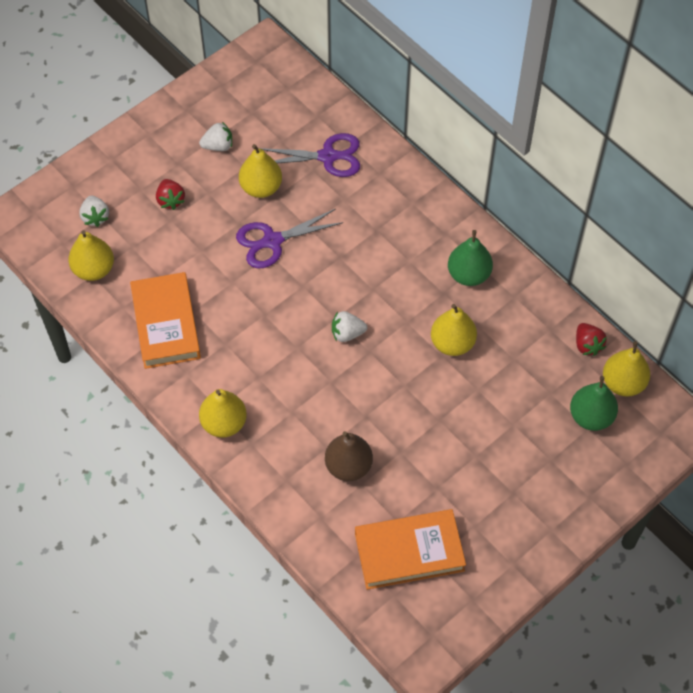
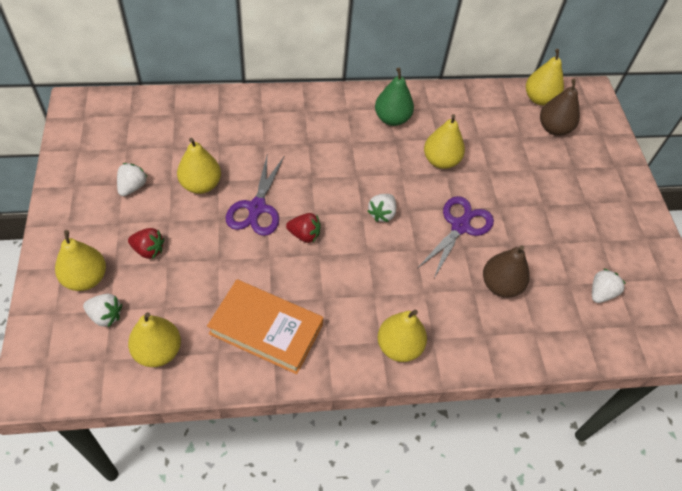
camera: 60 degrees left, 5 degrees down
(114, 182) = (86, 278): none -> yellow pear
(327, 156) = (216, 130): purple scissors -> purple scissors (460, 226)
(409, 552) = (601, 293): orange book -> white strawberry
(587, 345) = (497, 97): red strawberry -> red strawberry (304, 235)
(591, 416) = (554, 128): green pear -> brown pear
* * *
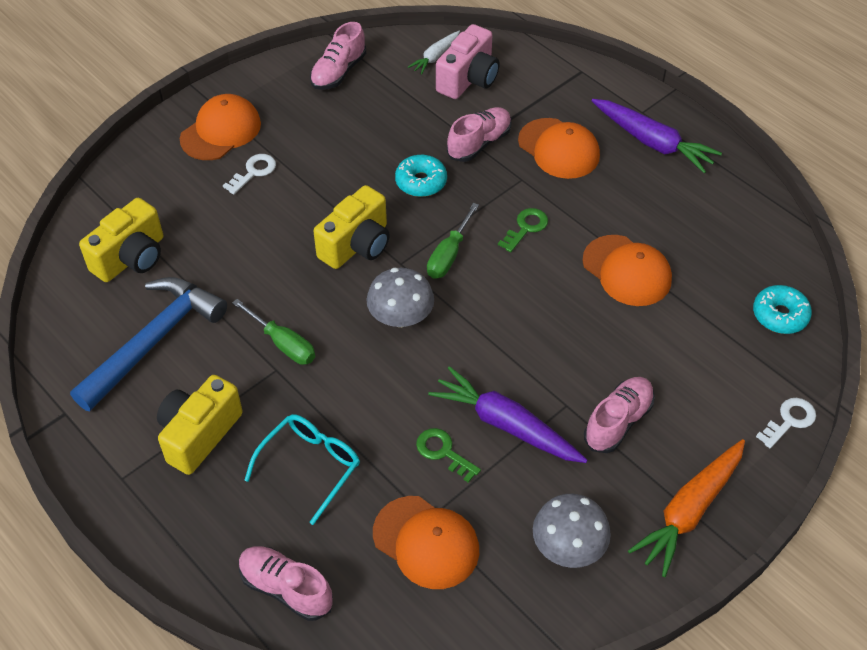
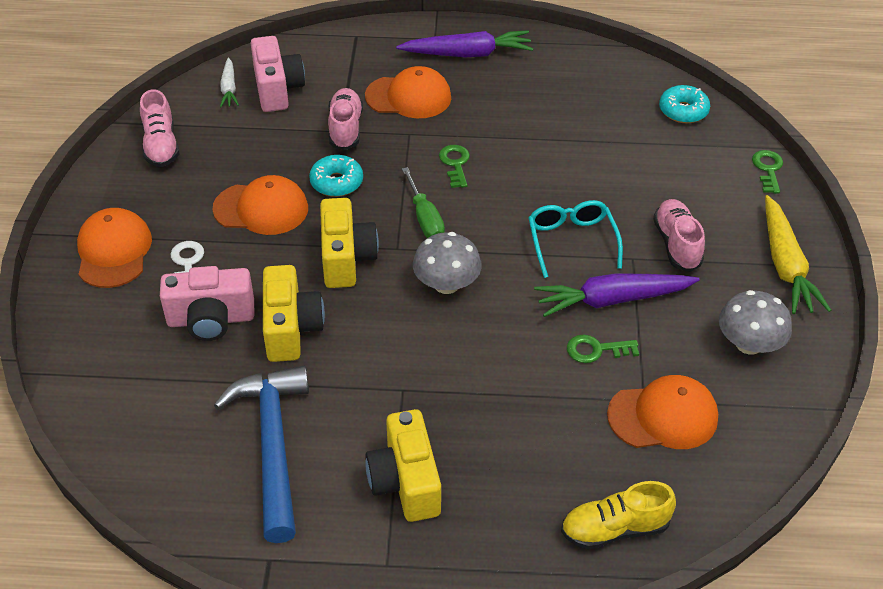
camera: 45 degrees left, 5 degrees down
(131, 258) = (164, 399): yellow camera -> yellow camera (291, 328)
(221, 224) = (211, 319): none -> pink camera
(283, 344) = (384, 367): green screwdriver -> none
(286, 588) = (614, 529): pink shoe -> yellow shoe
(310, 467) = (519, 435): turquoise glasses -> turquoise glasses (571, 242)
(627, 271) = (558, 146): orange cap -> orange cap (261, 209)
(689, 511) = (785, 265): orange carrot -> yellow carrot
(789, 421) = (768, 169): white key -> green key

▸ What you need to do: Set down again, word for word, the stretch of records from the line with "(310, 467) = (519, 435): turquoise" to the line with "(789, 421) = (768, 169): white", both of those lines included.

▸ Problem solution:
(310, 467) = (519, 435): turquoise glasses -> turquoise glasses (571, 242)
(627, 271) = (558, 146): orange cap -> orange cap (261, 209)
(689, 511) = (785, 265): orange carrot -> yellow carrot
(789, 421) = (768, 169): white key -> green key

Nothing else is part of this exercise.